» **Exercise requirements**: If a line in the entries below holds the string "watering", copy it.

:::::

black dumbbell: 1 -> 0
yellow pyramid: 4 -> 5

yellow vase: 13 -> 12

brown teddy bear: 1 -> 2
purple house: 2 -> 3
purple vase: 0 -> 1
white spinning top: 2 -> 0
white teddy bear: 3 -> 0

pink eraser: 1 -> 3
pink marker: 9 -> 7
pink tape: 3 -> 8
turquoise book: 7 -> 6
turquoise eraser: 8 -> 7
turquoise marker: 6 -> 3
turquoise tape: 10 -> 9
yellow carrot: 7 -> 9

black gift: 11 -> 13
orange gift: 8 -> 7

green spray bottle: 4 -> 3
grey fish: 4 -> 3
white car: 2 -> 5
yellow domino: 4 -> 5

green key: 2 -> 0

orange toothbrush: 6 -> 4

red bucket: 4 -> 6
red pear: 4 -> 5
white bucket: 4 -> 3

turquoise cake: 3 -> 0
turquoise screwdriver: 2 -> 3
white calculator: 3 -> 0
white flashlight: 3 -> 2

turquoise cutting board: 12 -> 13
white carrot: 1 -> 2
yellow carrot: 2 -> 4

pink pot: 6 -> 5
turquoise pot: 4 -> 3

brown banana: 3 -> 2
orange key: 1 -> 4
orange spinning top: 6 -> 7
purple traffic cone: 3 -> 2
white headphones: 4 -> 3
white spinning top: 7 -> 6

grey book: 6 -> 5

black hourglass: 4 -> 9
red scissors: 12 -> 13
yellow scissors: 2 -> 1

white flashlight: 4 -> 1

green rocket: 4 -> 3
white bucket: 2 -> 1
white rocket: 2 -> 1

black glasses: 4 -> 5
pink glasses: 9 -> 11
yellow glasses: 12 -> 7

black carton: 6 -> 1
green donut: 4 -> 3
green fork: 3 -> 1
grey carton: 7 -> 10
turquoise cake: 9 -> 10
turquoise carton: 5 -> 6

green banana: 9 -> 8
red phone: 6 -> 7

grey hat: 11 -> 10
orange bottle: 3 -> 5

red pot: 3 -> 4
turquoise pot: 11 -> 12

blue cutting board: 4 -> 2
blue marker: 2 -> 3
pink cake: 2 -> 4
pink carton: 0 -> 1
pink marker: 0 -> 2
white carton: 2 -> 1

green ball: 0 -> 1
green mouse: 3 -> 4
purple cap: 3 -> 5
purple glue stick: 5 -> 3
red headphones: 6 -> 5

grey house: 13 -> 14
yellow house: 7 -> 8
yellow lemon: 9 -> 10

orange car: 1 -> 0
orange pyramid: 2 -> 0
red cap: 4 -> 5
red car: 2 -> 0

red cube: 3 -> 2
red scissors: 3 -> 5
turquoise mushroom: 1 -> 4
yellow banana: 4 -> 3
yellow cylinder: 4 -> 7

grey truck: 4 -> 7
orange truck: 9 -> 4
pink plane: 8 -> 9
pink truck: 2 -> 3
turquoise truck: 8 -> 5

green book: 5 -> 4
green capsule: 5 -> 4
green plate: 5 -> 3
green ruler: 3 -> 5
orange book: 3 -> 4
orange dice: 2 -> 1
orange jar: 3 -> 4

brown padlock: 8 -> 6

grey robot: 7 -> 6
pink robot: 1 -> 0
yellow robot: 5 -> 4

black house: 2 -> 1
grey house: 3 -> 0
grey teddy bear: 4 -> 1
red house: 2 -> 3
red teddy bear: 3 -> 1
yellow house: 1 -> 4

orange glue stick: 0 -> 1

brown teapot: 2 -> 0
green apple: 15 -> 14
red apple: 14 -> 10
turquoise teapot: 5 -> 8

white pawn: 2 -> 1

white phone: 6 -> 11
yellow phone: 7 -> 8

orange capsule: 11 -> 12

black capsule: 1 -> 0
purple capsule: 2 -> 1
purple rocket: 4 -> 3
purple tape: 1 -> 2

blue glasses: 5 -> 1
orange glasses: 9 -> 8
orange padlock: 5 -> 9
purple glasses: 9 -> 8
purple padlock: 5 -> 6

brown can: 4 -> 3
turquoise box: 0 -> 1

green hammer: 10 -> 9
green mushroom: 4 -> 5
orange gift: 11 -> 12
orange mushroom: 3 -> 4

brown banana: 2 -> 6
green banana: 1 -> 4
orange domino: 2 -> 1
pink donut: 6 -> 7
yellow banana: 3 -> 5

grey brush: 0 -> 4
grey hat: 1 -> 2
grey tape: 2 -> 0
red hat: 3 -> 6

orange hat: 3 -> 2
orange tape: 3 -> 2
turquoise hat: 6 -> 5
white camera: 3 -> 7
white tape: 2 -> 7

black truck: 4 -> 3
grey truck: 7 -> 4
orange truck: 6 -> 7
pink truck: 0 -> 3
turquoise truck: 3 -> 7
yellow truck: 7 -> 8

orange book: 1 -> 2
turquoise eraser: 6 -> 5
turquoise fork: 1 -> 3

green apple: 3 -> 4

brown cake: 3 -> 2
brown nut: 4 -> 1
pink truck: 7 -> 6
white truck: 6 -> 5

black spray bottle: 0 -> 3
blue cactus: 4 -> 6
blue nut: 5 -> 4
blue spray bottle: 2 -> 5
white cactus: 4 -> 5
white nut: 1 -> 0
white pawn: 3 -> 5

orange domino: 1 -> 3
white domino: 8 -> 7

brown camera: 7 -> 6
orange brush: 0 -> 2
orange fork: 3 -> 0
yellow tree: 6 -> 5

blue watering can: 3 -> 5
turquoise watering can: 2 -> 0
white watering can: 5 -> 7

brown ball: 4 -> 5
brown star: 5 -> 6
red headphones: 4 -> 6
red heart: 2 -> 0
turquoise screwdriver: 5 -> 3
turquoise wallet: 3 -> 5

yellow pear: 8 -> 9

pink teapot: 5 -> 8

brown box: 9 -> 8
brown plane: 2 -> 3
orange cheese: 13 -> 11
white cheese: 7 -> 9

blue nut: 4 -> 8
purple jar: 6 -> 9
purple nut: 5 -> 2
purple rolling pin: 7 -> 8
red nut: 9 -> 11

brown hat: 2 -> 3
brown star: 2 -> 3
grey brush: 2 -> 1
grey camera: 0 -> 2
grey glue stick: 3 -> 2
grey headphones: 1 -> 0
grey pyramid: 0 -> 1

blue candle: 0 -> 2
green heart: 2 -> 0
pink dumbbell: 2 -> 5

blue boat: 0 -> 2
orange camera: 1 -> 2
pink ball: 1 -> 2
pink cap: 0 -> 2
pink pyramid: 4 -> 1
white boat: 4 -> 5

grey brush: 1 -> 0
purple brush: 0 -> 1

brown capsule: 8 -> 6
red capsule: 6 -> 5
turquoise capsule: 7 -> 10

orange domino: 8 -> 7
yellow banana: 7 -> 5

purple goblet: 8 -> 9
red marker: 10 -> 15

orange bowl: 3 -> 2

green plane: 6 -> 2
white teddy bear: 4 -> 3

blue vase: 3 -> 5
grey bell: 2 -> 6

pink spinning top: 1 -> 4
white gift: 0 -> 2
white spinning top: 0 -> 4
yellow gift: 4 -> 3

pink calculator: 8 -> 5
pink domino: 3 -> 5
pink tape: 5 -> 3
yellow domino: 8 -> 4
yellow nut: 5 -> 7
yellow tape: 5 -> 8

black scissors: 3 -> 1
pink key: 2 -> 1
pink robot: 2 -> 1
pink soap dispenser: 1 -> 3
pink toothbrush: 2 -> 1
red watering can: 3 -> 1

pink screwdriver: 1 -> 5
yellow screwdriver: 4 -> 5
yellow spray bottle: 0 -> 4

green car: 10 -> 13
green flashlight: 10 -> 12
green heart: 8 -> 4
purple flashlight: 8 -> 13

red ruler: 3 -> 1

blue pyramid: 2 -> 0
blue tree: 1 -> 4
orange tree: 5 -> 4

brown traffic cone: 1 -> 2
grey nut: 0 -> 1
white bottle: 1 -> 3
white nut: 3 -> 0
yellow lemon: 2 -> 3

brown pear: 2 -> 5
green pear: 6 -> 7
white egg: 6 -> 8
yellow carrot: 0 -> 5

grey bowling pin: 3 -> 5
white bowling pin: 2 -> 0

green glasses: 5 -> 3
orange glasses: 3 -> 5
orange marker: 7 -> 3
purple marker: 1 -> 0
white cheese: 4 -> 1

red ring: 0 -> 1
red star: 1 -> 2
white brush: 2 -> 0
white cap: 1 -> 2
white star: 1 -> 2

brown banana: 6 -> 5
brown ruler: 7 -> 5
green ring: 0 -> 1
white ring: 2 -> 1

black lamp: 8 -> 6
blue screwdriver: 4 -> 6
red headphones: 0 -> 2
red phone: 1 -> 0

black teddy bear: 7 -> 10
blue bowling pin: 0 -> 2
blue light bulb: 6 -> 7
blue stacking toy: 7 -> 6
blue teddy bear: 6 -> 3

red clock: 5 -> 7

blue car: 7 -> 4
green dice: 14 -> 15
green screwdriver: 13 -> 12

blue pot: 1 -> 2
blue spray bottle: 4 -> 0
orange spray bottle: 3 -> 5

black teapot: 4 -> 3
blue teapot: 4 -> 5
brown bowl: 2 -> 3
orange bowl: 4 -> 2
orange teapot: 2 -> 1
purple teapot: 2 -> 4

:::::

» **Your solution**:
blue watering can: 3 -> 5
turquoise watering can: 2 -> 0
white watering can: 5 -> 7
red watering can: 3 -> 1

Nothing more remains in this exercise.